**TASK**
Pictures in the material below are to be left out, and only the lines from the line with "brown rectangle: (240, 78)" up to and including the line with "yellow semicircle: (295, 145)" are to be written out exactly.

-- DATA TO PROCESS follows --

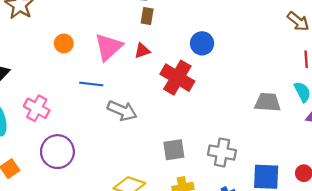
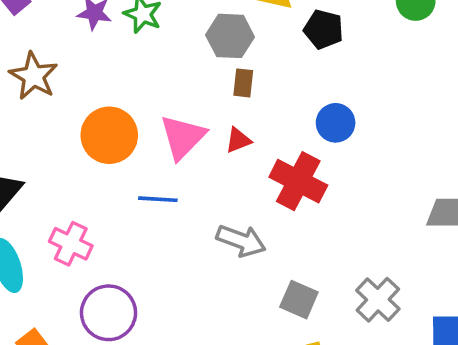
orange circle: (64, 43) -> (109, 135), size x1.8
gray arrow: (122, 111) -> (241, 241), moved
gray square: (174, 150) -> (299, 300), turned 35
gray cross: (222, 152) -> (378, 300), turned 36

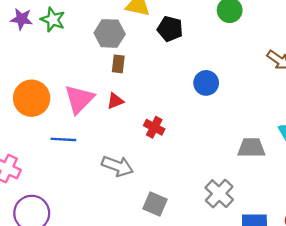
blue circle: (336, 123) -> (206, 83), moved
red cross: (298, 181) -> (154, 127), size x0.6
gray cross: (378, 300) -> (219, 194), moved

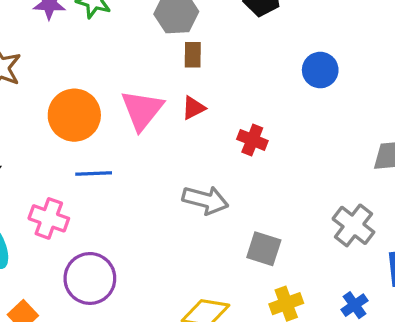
blue line: (63, 139) -> (94, 173), moved

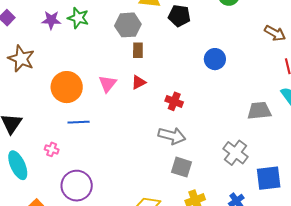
pink triangle: (142, 110) -> (108, 84), size x0.7
gray arrow: (205, 200) -> (172, 136), moved
pink cross: (49, 218) -> (52, 149), size x0.6

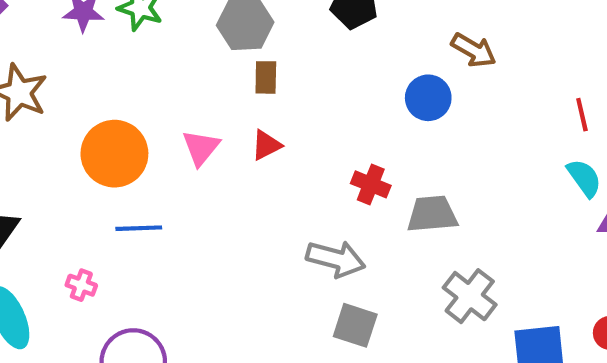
brown arrow: (275, 33) -> (474, 50), moved
red cross: (174, 101) -> (371, 184), moved
gray trapezoid: (259, 111) -> (432, 214), moved

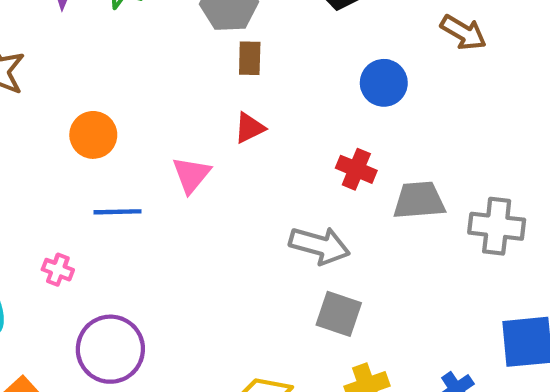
blue circle: (428, 98) -> (384, 83), moved
pink triangle: (201, 148) -> (191, 175), moved
orange circle: (114, 154) -> (93, 135), size x0.7
gray cross: (470, 296) -> (497, 226), moved, turned -32

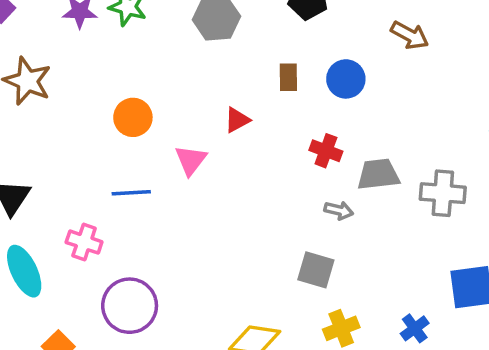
brown rectangle: (250, 58) -> (288, 77), moved
orange circle: (93, 135) -> (133, 117), moved
gray arrow: (319, 245) -> (339, 210), moved, size x0.6
pink cross: (58, 270) -> (84, 242), size x1.4

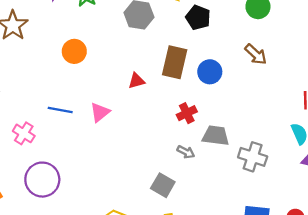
brown rectangle: (288, 77) -> (175, 62), size x1.8
orange circle: (133, 117) -> (74, 51), moved
red cross: (326, 151) -> (187, 113), turned 30
pink triangle: (191, 160) -> (100, 112), moved

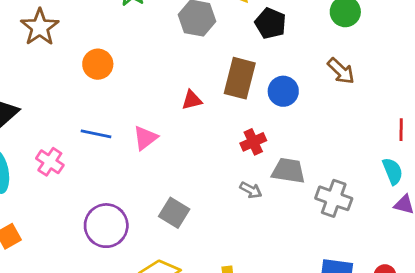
orange circle: (74, 51) -> (98, 64), moved
purple circle: (42, 180) -> (106, 226), moved
gray square: (163, 185) -> (174, 213), moved

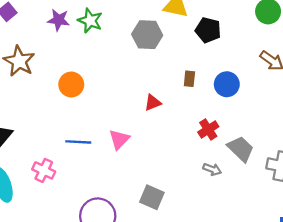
brown rectangle: (240, 78) -> (189, 79), size x0.5
gray trapezoid: (288, 171) -> (241, 149), turned 44

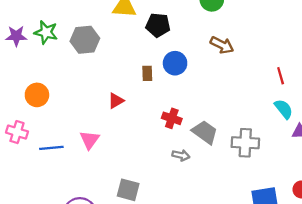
gray hexagon: (147, 35) -> (85, 40), moved
blue circle: (227, 84) -> (175, 63), moved
red cross: (208, 129) -> (172, 118), turned -30
pink cross: (44, 170) -> (17, 132), moved

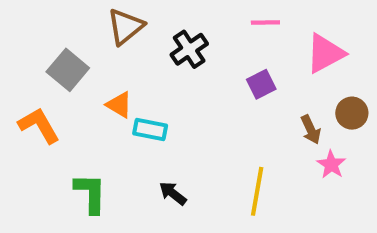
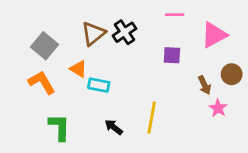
brown triangle: (125, 27) -> (93, 34), moved
purple square: (261, 84) -> (172, 55), turned 30
orange L-shape: (39, 125) -> (42, 82), moved
yellow line: (257, 191) -> (152, 118), moved

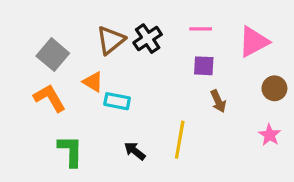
pink line: (175, 15) -> (201, 29), moved
brown arrow: (204, 85) -> (218, 101), moved
pink star: (218, 108) -> (270, 135), moved

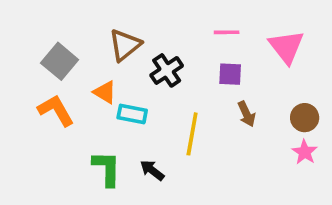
black cross: (148, 39) -> (167, 70), moved
pink triangle: (254, 42) -> (286, 47), turned -40
brown circle: (274, 88) -> (305, 118), moved
yellow line: (180, 140) -> (192, 134), moved
green L-shape: (70, 151) -> (107, 168), moved

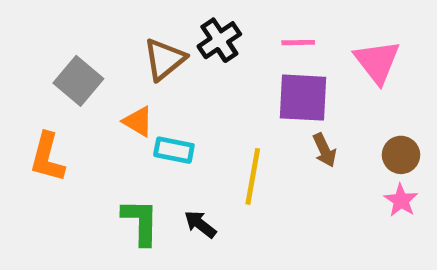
black cross: (167, 70) -> (219, 40), moved
purple square: (230, 74) -> (303, 98), size x1.6
orange L-shape: (56, 110) -> (47, 157), moved, turned -135

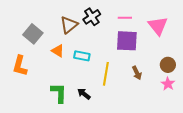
cyan rectangle: (174, 150) -> (82, 56), moved
brown arrow: (325, 150) -> (137, 73), moved

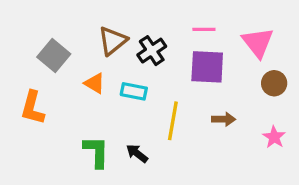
black cross: (92, 17) -> (152, 51), moved
brown circle: (168, 65) -> (274, 83), moved
brown arrow: (137, 73) -> (224, 119), turned -64

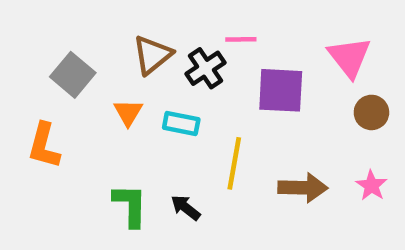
pink line: (204, 29) -> (241, 39), moved
orange triangle: (95, 83) -> (128, 112), turned 30
brown arrow: (224, 119) -> (303, 188), moved, size x1.5

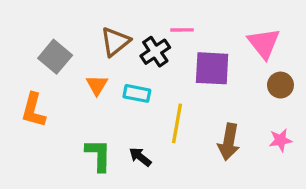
pink star: (371, 185) -> (280, 140), turned 30
brown arrow: (303, 188) -> (229, 142), turned 99

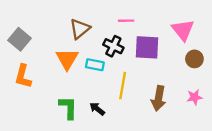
black cross: (155, 52) -> (113, 46), moved, turned -30
gray square: (55, 57) -> (20, 39), moved
orange triangle: (97, 85) -> (67, 59), size x1.5

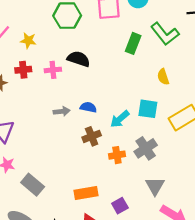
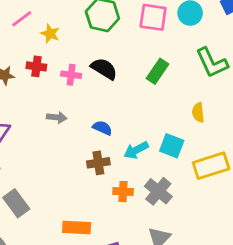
green rectangle: (133, 43) -> (157, 71), moved
gray arrow: (62, 111) -> (57, 117), moved
gray cross: (146, 148) -> (158, 191), turned -30

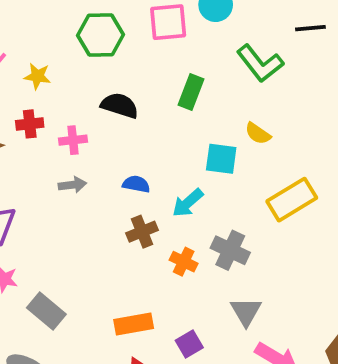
pink cross: (71, 75) -> (73, 140), moved
yellow semicircle: (198, 112) -> (258, 133), turned -36
cyan square: (172, 146) -> (221, 159), moved
orange cross: (123, 192) -> (184, 262), turned 36

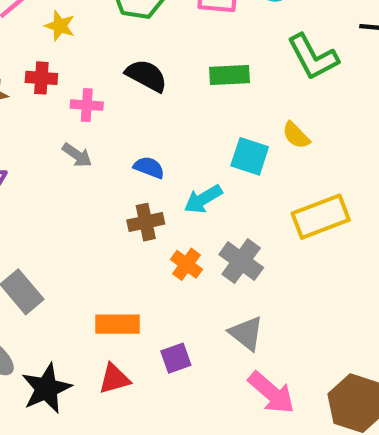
green rectangle: (191, 92) -> (229, 75), turned 56
gray arrow: (72, 185) -> (77, 155), turned 32
gray triangle: (246, 312) -> (246, 333), turned -32

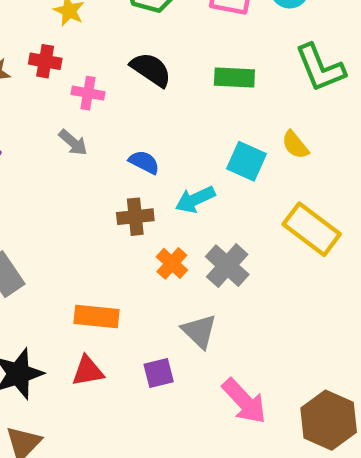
yellow rectangle: (321, 217) -> (312, 229), turned 52
gray triangle: (246, 333) -> (199, 331), moved
purple square: (176, 358) -> (159, 373), moved

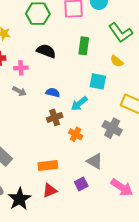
green rectangle: (234, 77) -> (84, 46), turned -72
yellow semicircle: (295, 145) -> (117, 61), moved
gray cross: (227, 266) -> (112, 128), moved

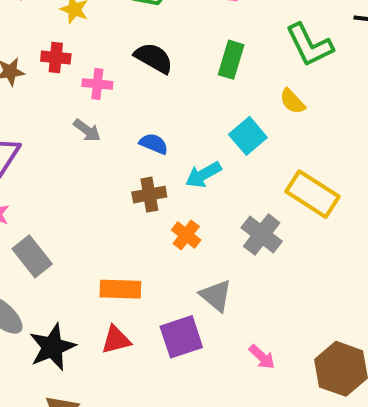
cyan square: (98, 81) -> (248, 136), turned 30
purple square: (81, 184) -> (181, 337), size x1.5
pink arrow: (122, 187) -> (262, 357), size x0.6

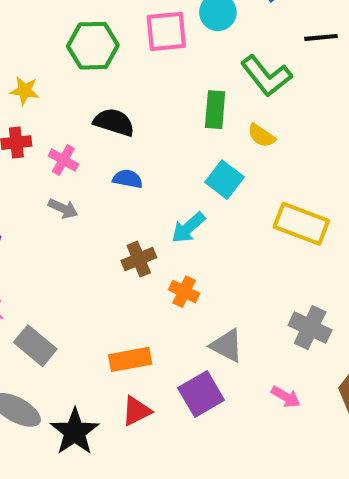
green rectangle: (231, 60) -> (215, 110), moved
pink cross: (97, 84) -> (63, 160), turned 36
blue semicircle: (154, 144) -> (128, 179), moved
gray cross: (262, 234) -> (310, 328), moved

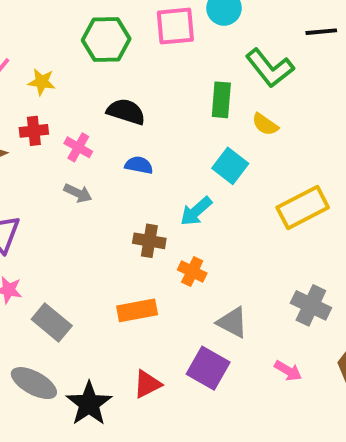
yellow rectangle: (301, 224) -> (303, 207), turned -48
brown cross: (139, 259) -> (149, 241), turned 32
orange rectangle: (130, 359) -> (137, 310), moved
purple square: (201, 394) -> (208, 368), turned -30

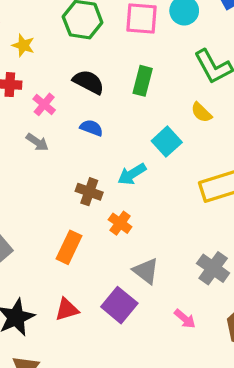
green rectangle: (221, 100) -> (143, 81), moved
orange rectangle: (137, 310) -> (69, 247), turned -64

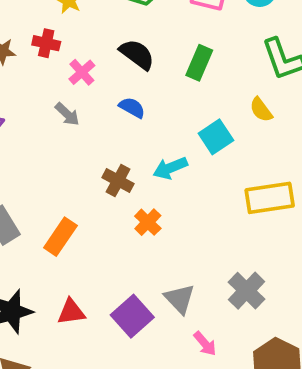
orange rectangle: (69, 247) -> (60, 237), moved
gray triangle: (146, 271) -> (180, 299), moved

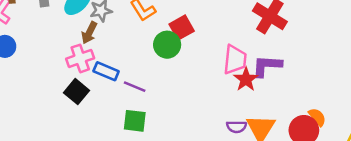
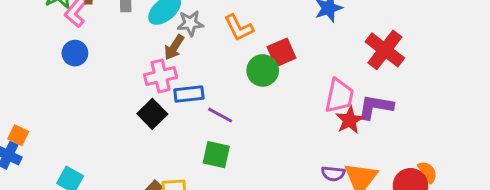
blue rectangle: (106, 71) -> (189, 94), turned -35

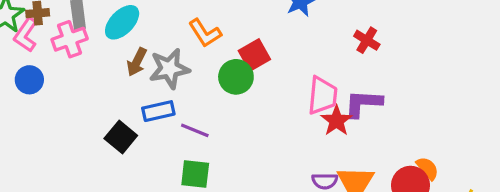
gray star: (190, 23) -> (169, 69), moved, size x1.4
red cross: (385, 50) -> (367, 40), size x0.6
pink cross: (161, 76) -> (70, 39), moved

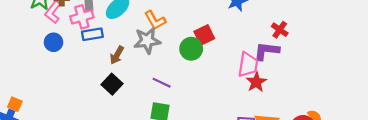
orange L-shape: (205, 33) -> (155, 20), moved
brown arrow: (137, 62) -> (117, 55), moved
purple L-shape: (363, 103) -> (266, 51), moved
blue rectangle: (158, 111) -> (92, 34), moved

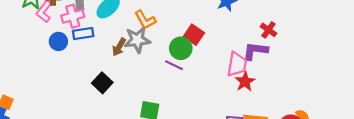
red square: (204, 35) -> (194, 35), turned -30
blue circle: (54, 42) -> (58, 41), moved
brown arrow: (117, 55) -> (119, 47), moved
purple line: (162, 83) -> (174, 65), moved

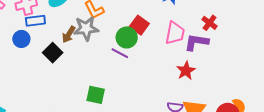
blue circle: (58, 41) -> (21, 39), moved
pink trapezoid: (237, 64) -> (175, 33), moved
black square: (102, 83) -> (53, 53), moved

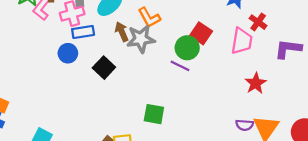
red cross: (210, 23) -> (258, 22), moved
brown arrow: (69, 34) -> (122, 32), moved, turned 126
purple L-shape: (196, 42) -> (288, 49), moved

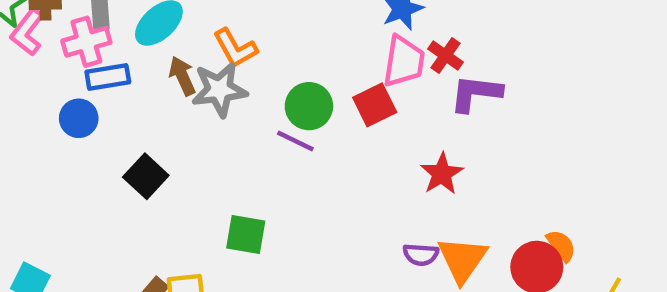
red square: (201, 33) -> (375, 105), moved, turned 30
pink trapezoid: (242, 41) -> (404, 61), moved
purple L-shape: (288, 49) -> (476, 93), moved
black square: (104, 68) -> (146, 176), moved

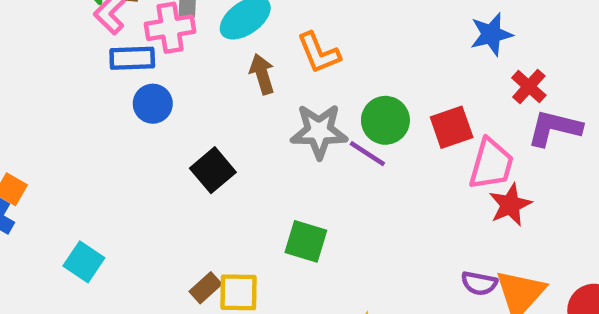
pink trapezoid: (404, 61) -> (491, 164), moved
blue rectangle: (108, 77) -> (132, 58), moved
gray star: (219, 90) -> (319, 131), moved

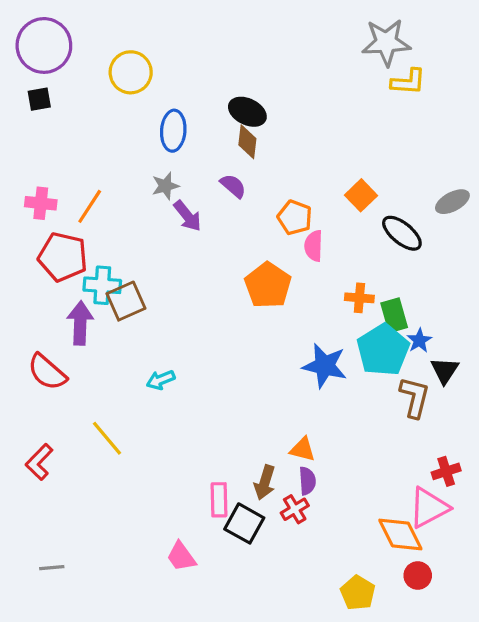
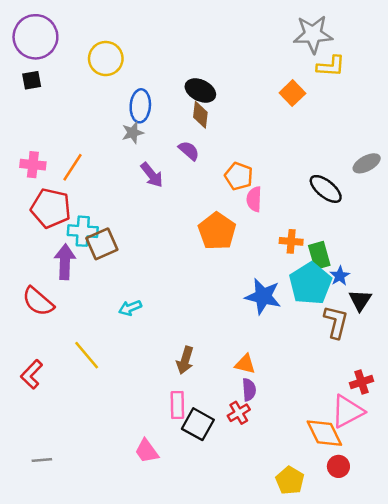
gray star: (165, 186) -> (133, 133), moved
orange square: (361, 195) -> (292, 93), moved
brown arrow: (265, 482) -> (185, 360), moved

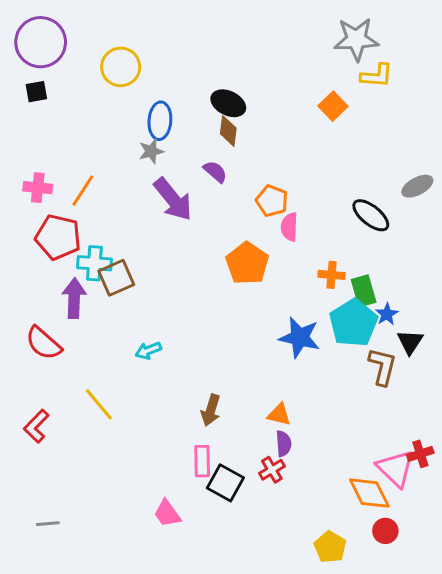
purple arrow: (152, 175) -> (173, 199), size x1.5
red cross: (361, 382) -> (420, 454), moved
pink triangle: (347, 411) -> (396, 468), turned -48

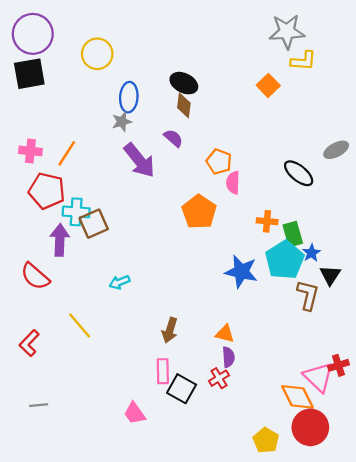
black square: (36, 92) -> (29, 74), size x1.8
gray line: (48, 524) -> (39, 405), moved
red circle: (385, 531) -> (310, 427), size x1.8

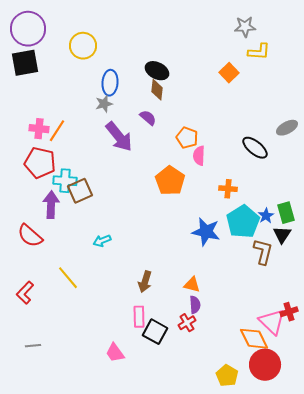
gray star: (287, 32) -> (245, 27), size x0.7
pink cross: (30, 151) -> (39, 129), moved
green rectangle: (293, 234) -> (286, 213), moved

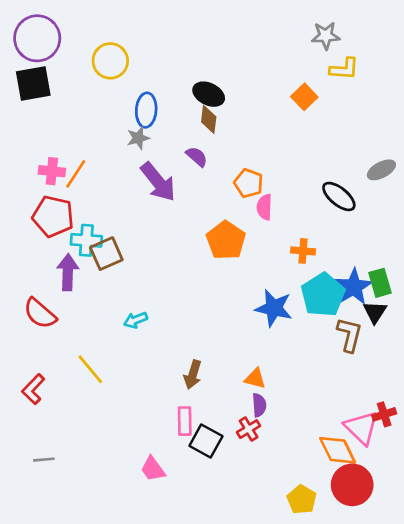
blue star: (266, 216) -> (354, 287), size x1.8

-- DATA TO PROCESS concluded --

**ANSWER FOR THE TASK**
brown rectangle: (240, 78) -> (189, 79), size x0.5
gray trapezoid: (288, 171) -> (241, 149), turned 44

gray hexagon: (147, 35) -> (85, 40), moved
blue circle: (227, 84) -> (175, 63), moved
red cross: (208, 129) -> (172, 118), turned -30
pink cross: (44, 170) -> (17, 132), moved

brown triangle: (125, 27) -> (93, 34), moved
purple square: (261, 84) -> (172, 55), turned 30
orange L-shape: (39, 125) -> (42, 82), moved
yellow line: (257, 191) -> (152, 118), moved

pink line: (175, 15) -> (201, 29), moved
brown arrow: (204, 85) -> (218, 101), moved
pink star: (218, 108) -> (270, 135), moved

black cross: (148, 39) -> (167, 70), moved
pink triangle: (254, 42) -> (286, 47), turned -40
brown circle: (274, 88) -> (305, 118), moved
yellow line: (180, 140) -> (192, 134), moved
green L-shape: (70, 151) -> (107, 168), moved

black cross: (167, 70) -> (219, 40), moved
purple square: (230, 74) -> (303, 98), size x1.6
orange L-shape: (56, 110) -> (47, 157), moved, turned -135

cyan rectangle: (174, 150) -> (82, 56), moved
brown arrow: (325, 150) -> (137, 73), moved

black cross: (92, 17) -> (152, 51), moved
brown circle: (168, 65) -> (274, 83), moved
brown arrow: (137, 73) -> (224, 119), turned -64

pink line: (204, 29) -> (241, 39), moved
orange triangle: (95, 83) -> (128, 112), turned 30
brown arrow: (224, 119) -> (303, 188), moved, size x1.5

pink star: (371, 185) -> (280, 140), turned 30
brown arrow: (303, 188) -> (229, 142), turned 99

black cross: (155, 52) -> (113, 46), moved, turned -30
gray square: (55, 57) -> (20, 39), moved
orange triangle: (97, 85) -> (67, 59), size x1.5

green rectangle: (133, 43) -> (157, 71), moved
gray arrow: (62, 111) -> (57, 117), moved
gray cross: (146, 148) -> (158, 191), turned -30

pink cross: (71, 75) -> (73, 140), moved
yellow semicircle: (198, 112) -> (258, 133), turned -36
cyan square: (172, 146) -> (221, 159), moved
orange cross: (123, 192) -> (184, 262), turned 36

green rectangle: (191, 92) -> (229, 75), turned 56
gray arrow: (72, 185) -> (77, 155), turned 32
gray triangle: (246, 312) -> (246, 333), turned -32

yellow rectangle: (321, 217) -> (312, 229), turned 52
gray triangle: (246, 333) -> (199, 331), moved
purple square: (176, 358) -> (159, 373), moved

green rectangle: (234, 77) -> (84, 46), turned -72
yellow semicircle: (295, 145) -> (117, 61), moved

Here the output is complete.